WHAT NEEDS TO BE DONE:
Omit all pictures, then repeat the listing exactly.

RECORDED INFORMATION:

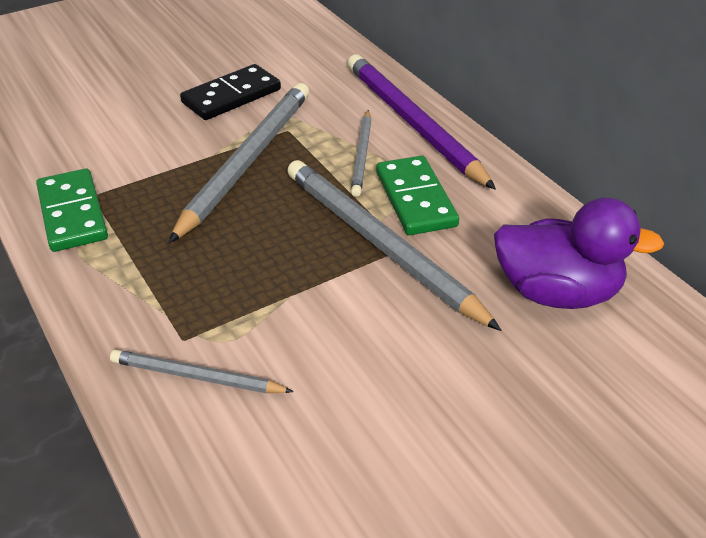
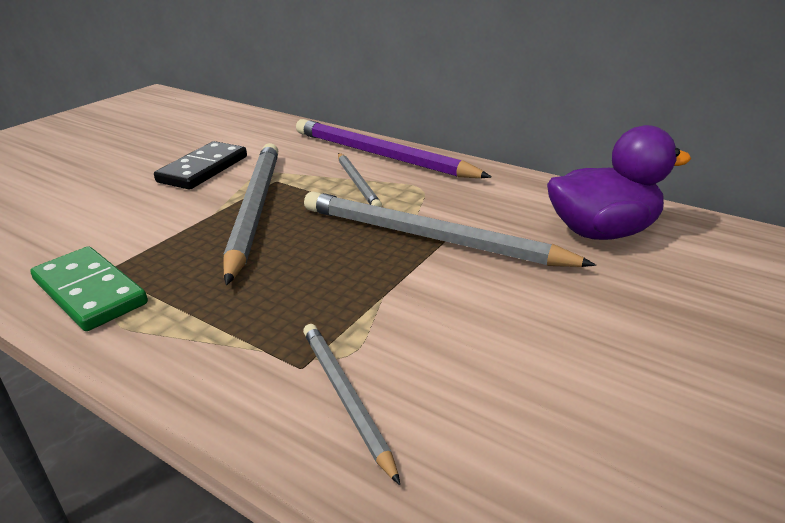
camera: 25 degrees left, 10 degrees down
grey pencil [110,350,294,394] -> grey pencil turned 75 degrees clockwise [303,324,400,485]
green domino [376,155,459,235] -> none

ANSWER BELOW:
camera: 25 degrees left, 10 degrees down
grey pencil [110,350,294,394] -> grey pencil turned 75 degrees clockwise [303,324,400,485]
green domino [376,155,459,235] -> none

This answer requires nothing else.